▸ **Requirement**
Given the listing below, write out exactly the lines starting with the line that has "(70, 203) = (131, 349): green" and going on through the line that has "(411, 291) = (439, 484): white", both kept.

▸ **Extracted records**
Content starts

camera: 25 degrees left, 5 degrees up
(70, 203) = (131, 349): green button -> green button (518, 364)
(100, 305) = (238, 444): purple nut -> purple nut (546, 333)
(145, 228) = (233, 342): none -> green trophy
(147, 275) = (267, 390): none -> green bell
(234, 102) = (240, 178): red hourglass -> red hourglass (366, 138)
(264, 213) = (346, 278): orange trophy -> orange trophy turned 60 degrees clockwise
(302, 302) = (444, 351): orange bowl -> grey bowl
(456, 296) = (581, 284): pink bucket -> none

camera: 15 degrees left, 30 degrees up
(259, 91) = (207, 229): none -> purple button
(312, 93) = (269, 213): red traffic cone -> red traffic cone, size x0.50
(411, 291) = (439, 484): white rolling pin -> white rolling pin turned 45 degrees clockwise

Content ends
Content starts

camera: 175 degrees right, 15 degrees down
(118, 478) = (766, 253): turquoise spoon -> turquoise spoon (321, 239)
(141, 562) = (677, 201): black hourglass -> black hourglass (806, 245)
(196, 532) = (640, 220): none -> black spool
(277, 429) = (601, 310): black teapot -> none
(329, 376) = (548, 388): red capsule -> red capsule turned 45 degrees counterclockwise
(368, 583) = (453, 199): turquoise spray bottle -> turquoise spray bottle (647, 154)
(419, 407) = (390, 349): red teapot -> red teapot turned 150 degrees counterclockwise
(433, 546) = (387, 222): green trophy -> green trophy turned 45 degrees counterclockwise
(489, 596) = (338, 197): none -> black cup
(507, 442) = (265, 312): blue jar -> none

Content ends
Content starts

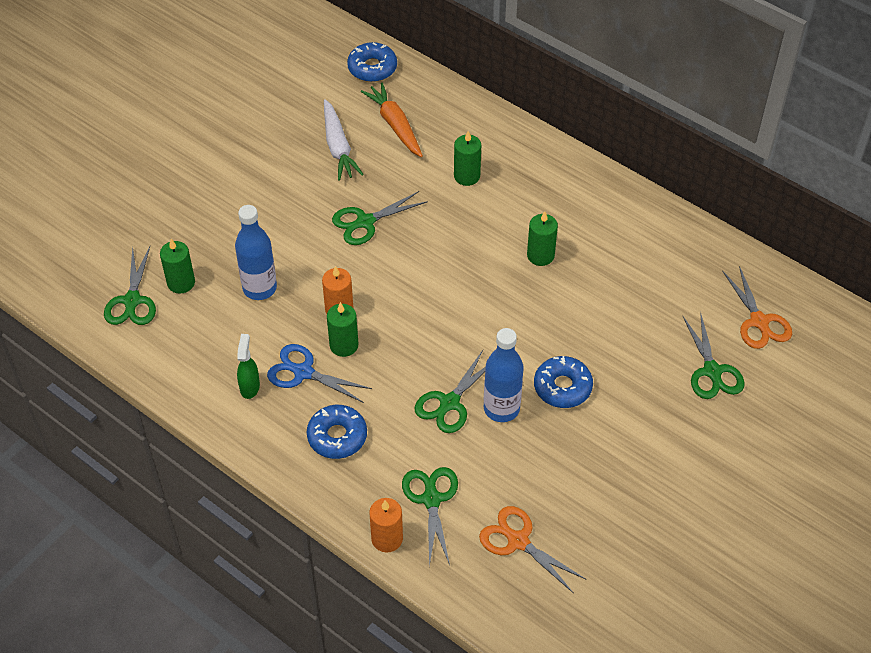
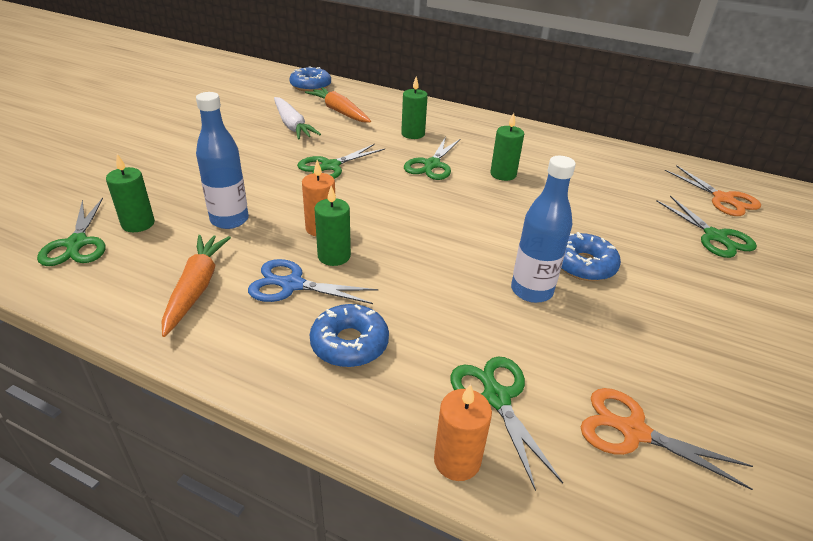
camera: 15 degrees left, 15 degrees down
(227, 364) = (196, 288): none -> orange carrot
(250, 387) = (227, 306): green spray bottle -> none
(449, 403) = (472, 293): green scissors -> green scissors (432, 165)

Content ends

▸ **Answer to this problem**
(70, 203) = (131, 349): green button -> green button (518, 364)
(100, 305) = (238, 444): purple nut -> purple nut (546, 333)
(145, 228) = (233, 342): none -> green trophy
(147, 275) = (267, 390): none -> green bell
(234, 102) = (240, 178): red hourglass -> red hourglass (366, 138)
(264, 213) = (346, 278): orange trophy -> orange trophy turned 60 degrees clockwise
(302, 302) = (444, 351): orange bowl -> grey bowl
(456, 296) = (581, 284): pink bucket -> none

camera: 15 degrees left, 30 degrees up
(259, 91) = (207, 229): none -> purple button
(312, 93) = (269, 213): red traffic cone -> red traffic cone, size x0.50
(411, 291) = (439, 484): white rolling pin -> white rolling pin turned 45 degrees clockwise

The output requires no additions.